START Information supplied

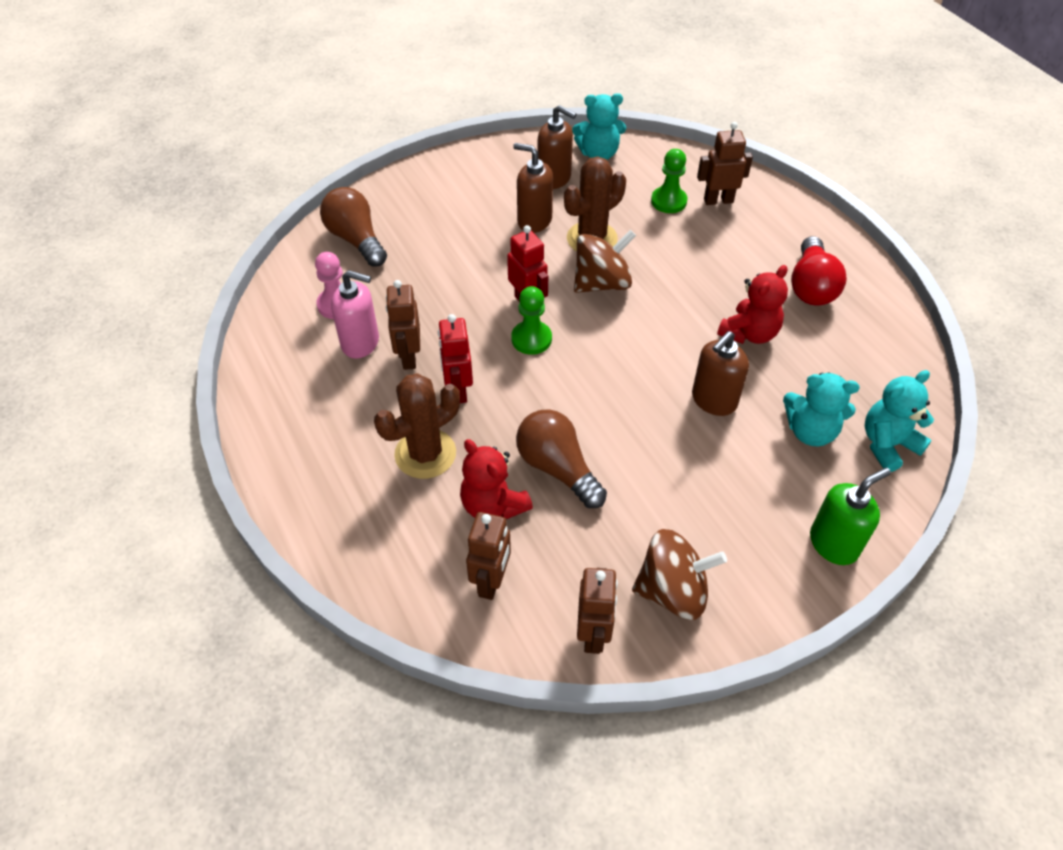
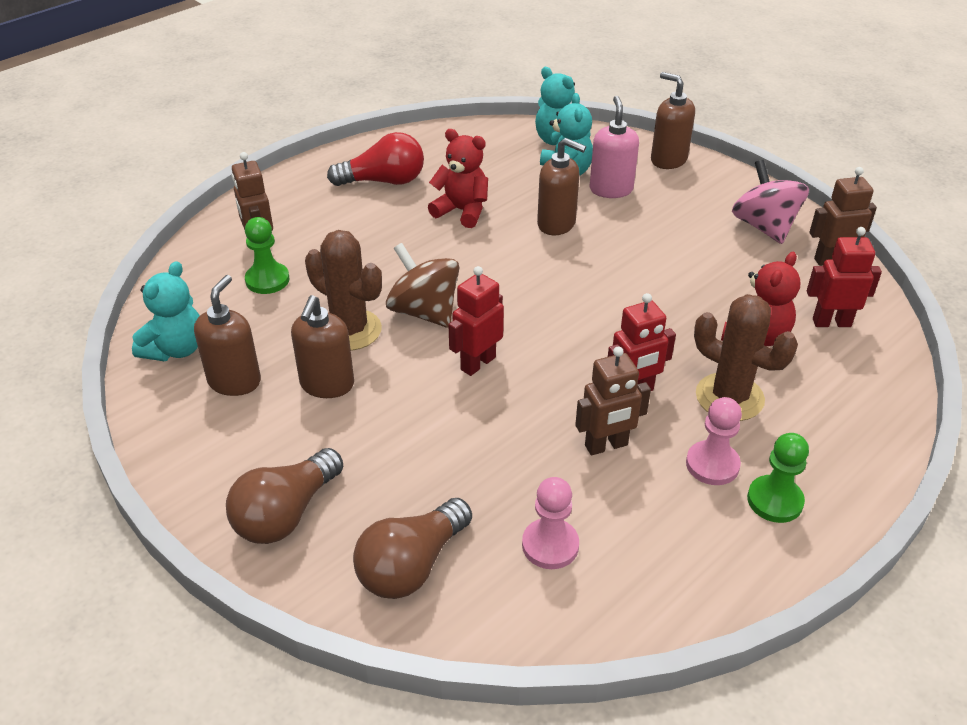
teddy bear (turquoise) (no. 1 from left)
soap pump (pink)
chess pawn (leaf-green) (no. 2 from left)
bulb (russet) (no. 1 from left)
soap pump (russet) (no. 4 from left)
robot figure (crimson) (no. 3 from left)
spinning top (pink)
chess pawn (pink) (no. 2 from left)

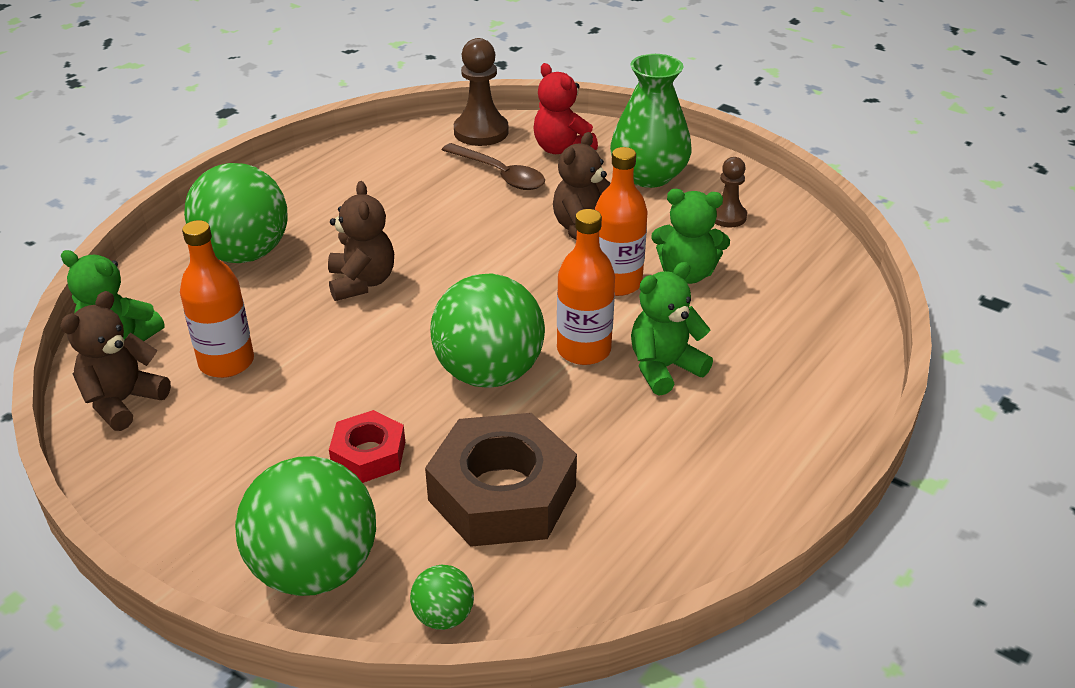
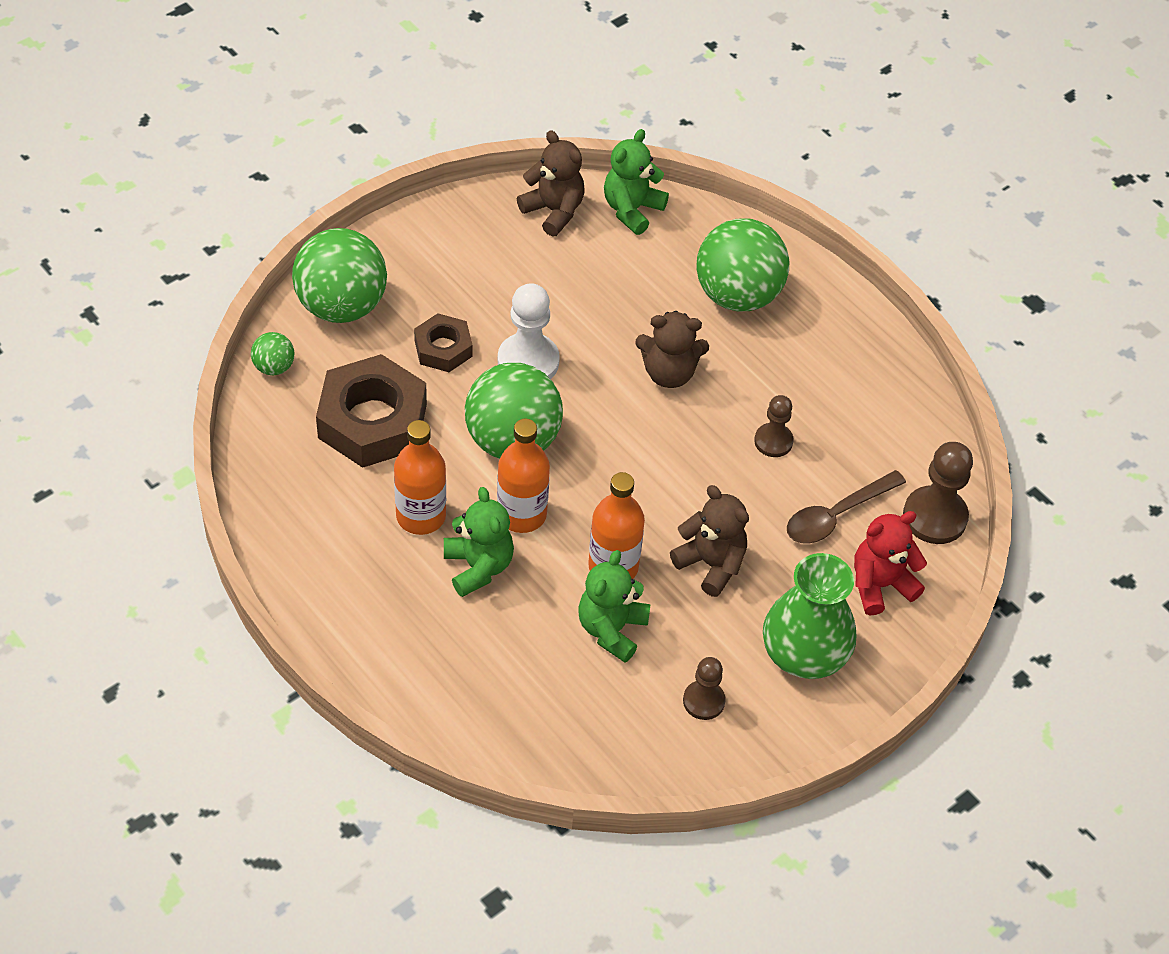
bottle (bright orange) (no. 1 from left)
hexagon nut (russet) (no. 2 from left)
chess pawn (white)
chess pawn (russet) (no. 2 from left)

END Information supplied

- _What the exercise asks_
Word for word, write out the full listing, leaving the pictures aside.

- _Finished exercise_
teddy bear (turquoise) (no. 1 from left)
soap pump (pink)
chess pawn (leaf-green) (no. 2 from left)
bulb (russet) (no. 1 from left)
soap pump (russet) (no. 4 from left)
robot figure (crimson) (no. 3 from left)
spinning top (pink)
chess pawn (pink) (no. 2 from left)

bottle (bright orange) (no. 1 from left)
hexagon nut (russet) (no. 2 from left)
chess pawn (white)
chess pawn (russet) (no. 2 from left)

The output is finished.